**PROBLEM STATEMENT:**
For each line below that holds the word "brown", make a copy.
*** RECORDED DATA Section Begins ***
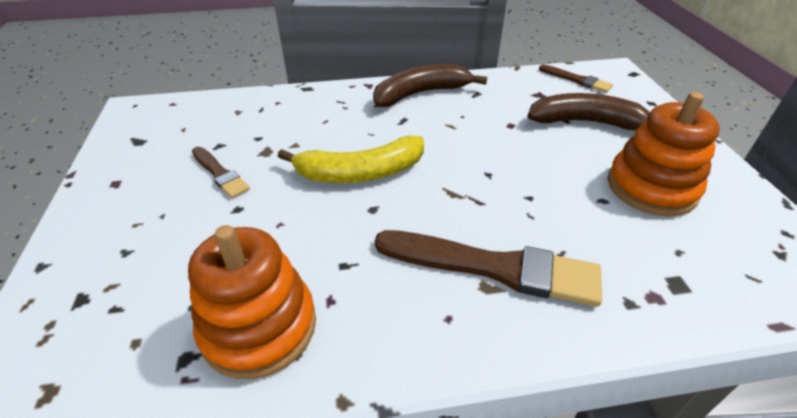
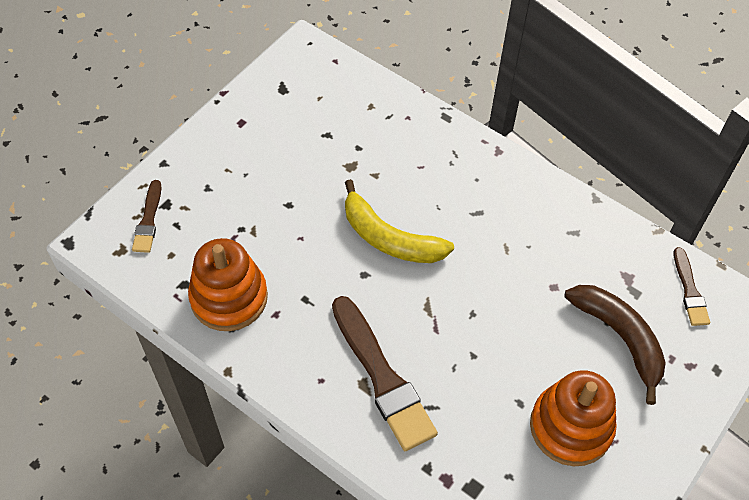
camera: 45 degrees right, 15 degrees up
(220, 174) = (304, 165): brown brush -> brown brush (148, 220)
(420, 94) = (527, 195): brown banana -> none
*** RECORDED DATA Section Ends ***
**SOLUTION BELOW:**
(220, 174) = (304, 165): brown brush -> brown brush (148, 220)
(420, 94) = (527, 195): brown banana -> none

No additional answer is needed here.